§ **Information given**:
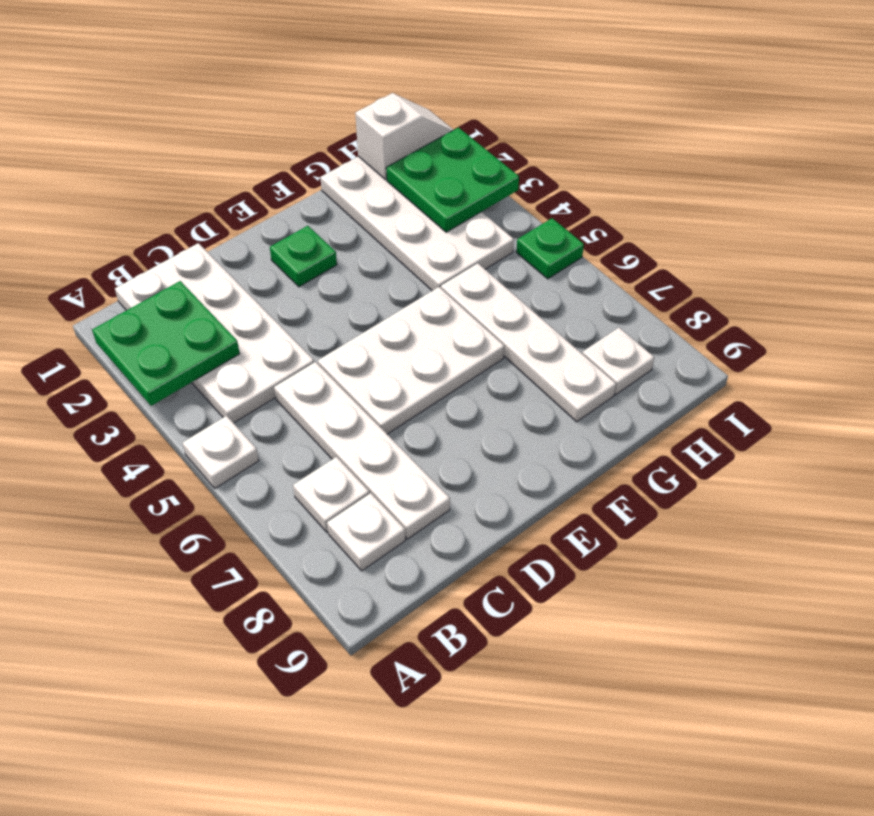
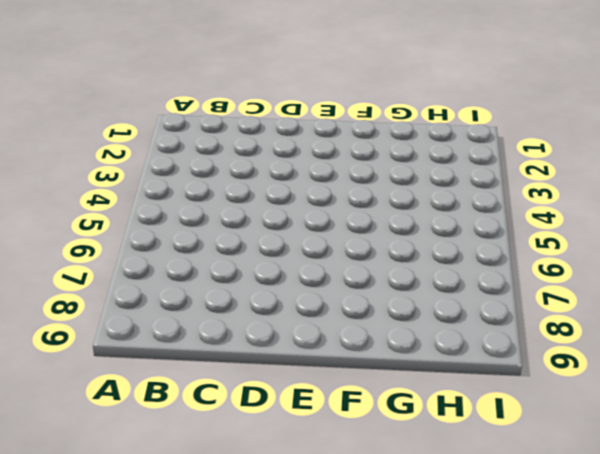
none -> white plate A5 level 1
none -> white plate B1:C4 level 1
none -> white plate B7 level 1

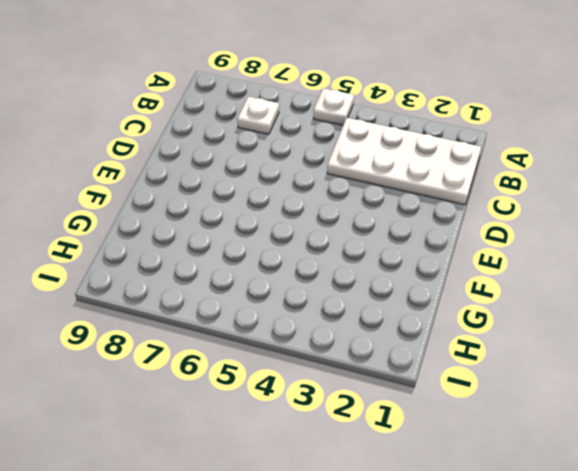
none -> white plate B8 level 1
none -> white plate C5:C8 level 1
none -> white plate D5:F6 level 1

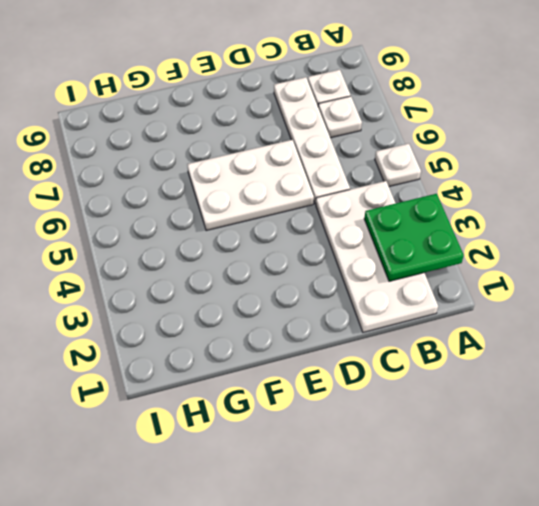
none -> green plate E2 level 1
none -> white plate G1:H4 level 1
none -> white plate G5:G8 level 1

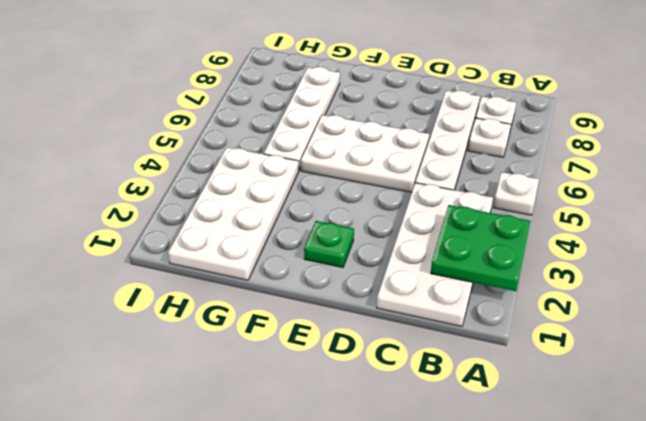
none -> white plate H8 level 1
none -> green plate I5 level 1
none -> white slope H1:I1 level 2 top H

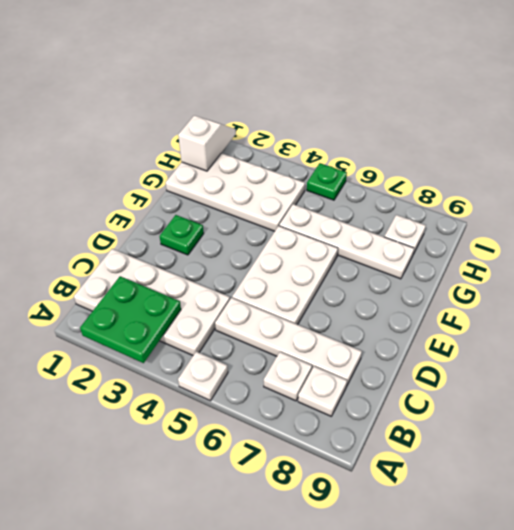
none -> green plate H2:I3 level 2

§ **About this exercise**: In the entries above, find the line containing "none -> white plate C5:C8 level 1", then please retype it and every line after it through the last, exactly as written, omitting pictures.

§ **Solution**:
none -> white plate C5:C8 level 1
none -> white plate D5:F6 level 1

none -> green plate E2 level 1
none -> white plate G1:H4 level 1
none -> white plate G5:G8 level 1

none -> white plate H8 level 1
none -> green plate I5 level 1
none -> white slope H1:I1 level 2 top H

none -> green plate H2:I3 level 2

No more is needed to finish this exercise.